WHAT YOU ARE ASKED TO DO: Return the data exactly, without pictures.

===============

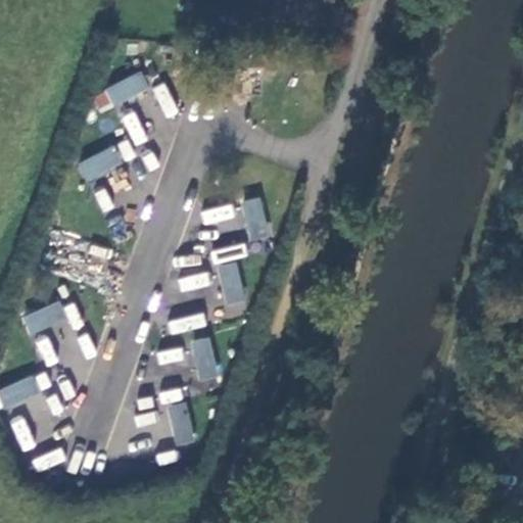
[(116,83),(123,96),(143,86),(137,74),(116,83)]
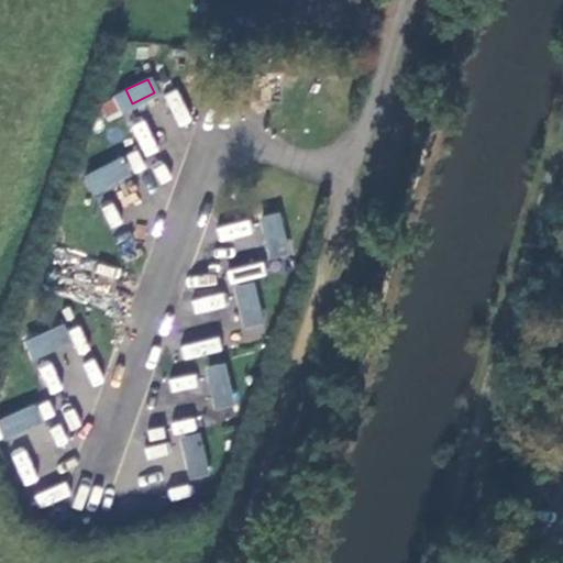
[(121,109),(132,103),(125,90),(114,95),(121,109)]
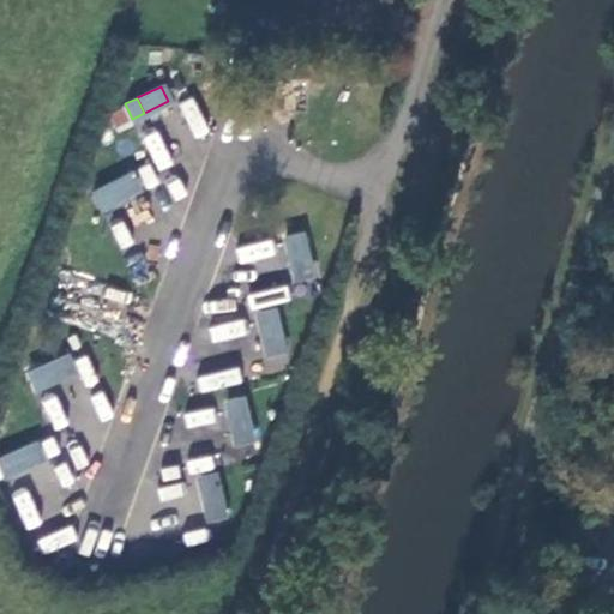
[(157,128),(142,136),(158,172),(174,164),(157,128)]
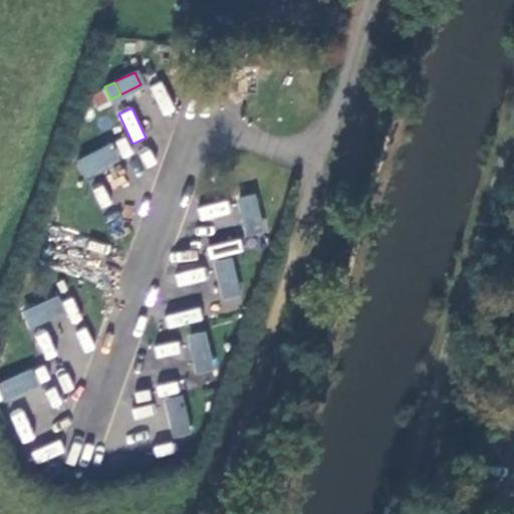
[(90,152),(96,165),(116,155),(111,143),(90,152)]
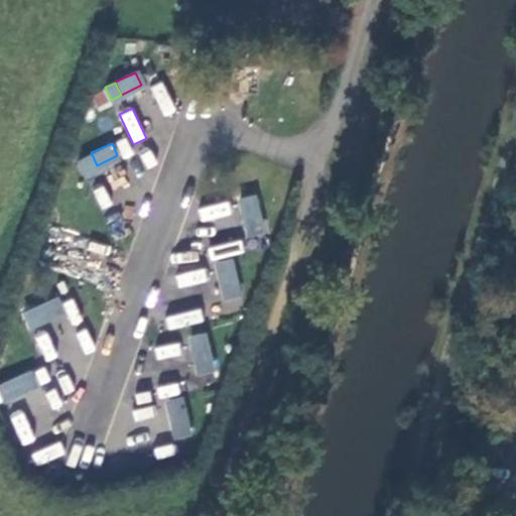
[(86,170),(97,165),(91,152),(80,157),(86,170)]
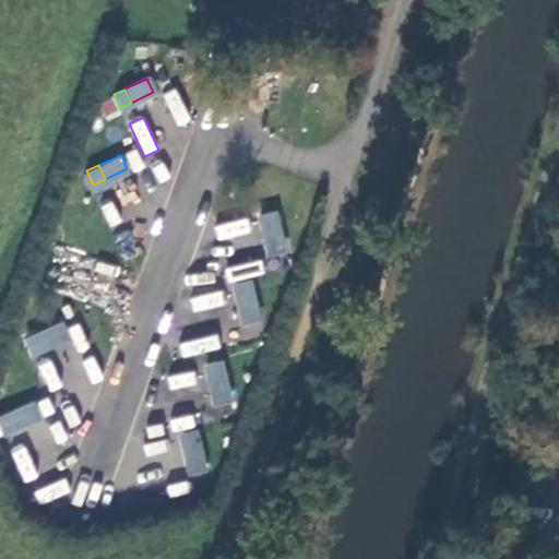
[(109,226),(122,222),(114,200),(100,204),(109,226)]
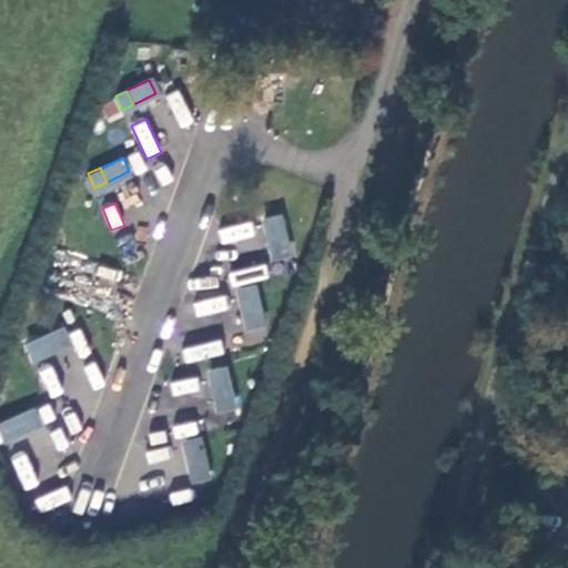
[(266,219),(270,231),(284,227),(281,215),(266,219)]
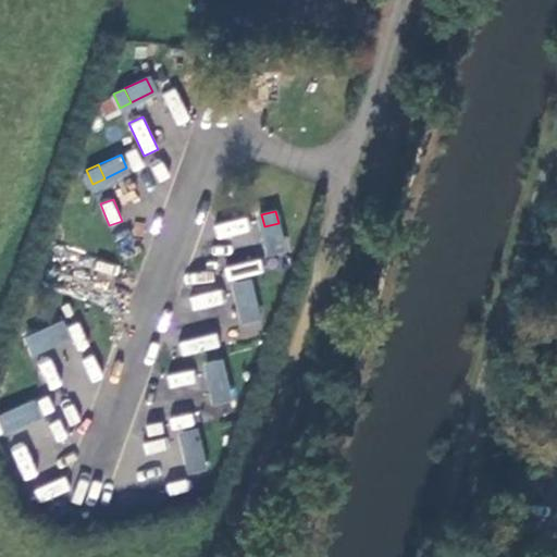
[(279,223),(264,226),(270,251),(284,248),(279,223)]
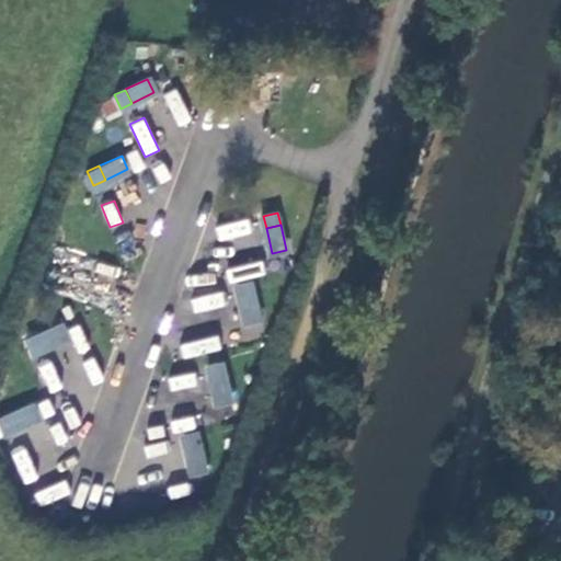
[(236,284),(239,296),(253,294),(251,281),(236,284)]
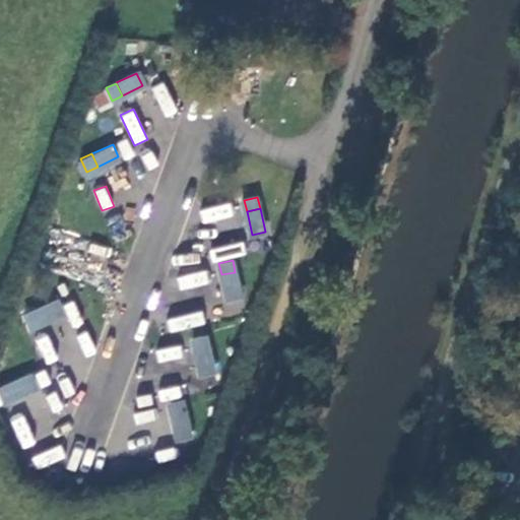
[(181,289),(208,284),(206,270),(179,275),(181,289)]
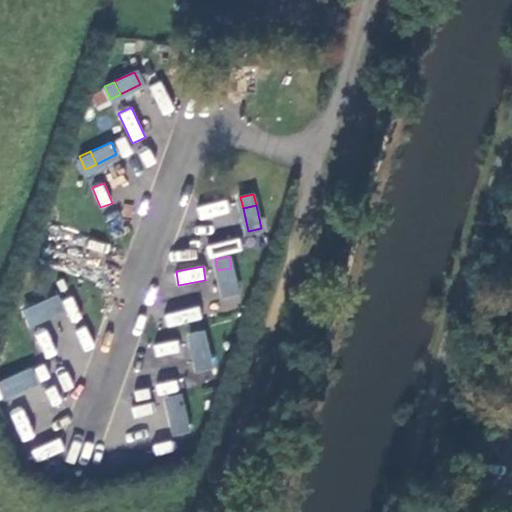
[(231,268),(218,270),(223,293),(236,290),(231,268)]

===============

ANSWER BELOW:
[(116,83),(123,96),(143,86),(137,74),(116,83)]
[(121,109),(132,103),(125,90),(114,95),(121,109)]
[(157,128),(142,136),(158,172),(174,164),(157,128)]
[(90,152),(96,165),(116,155),(111,143),(90,152)]
[(86,170),(97,165),(91,152),(80,157),(86,170)]
[(109,226),(122,222),(114,200),(100,204),(109,226)]
[(266,219),(270,231),(284,227),(281,215),(266,219)]
[(279,223),(264,226),(270,251),(284,248),(279,223)]
[(236,284),(239,296),(253,294),(251,281),(236,284)]
[(181,289),(208,284),(206,270),(179,275),(181,289)]
[(231,268),(218,270),(223,293),(236,290),(231,268)]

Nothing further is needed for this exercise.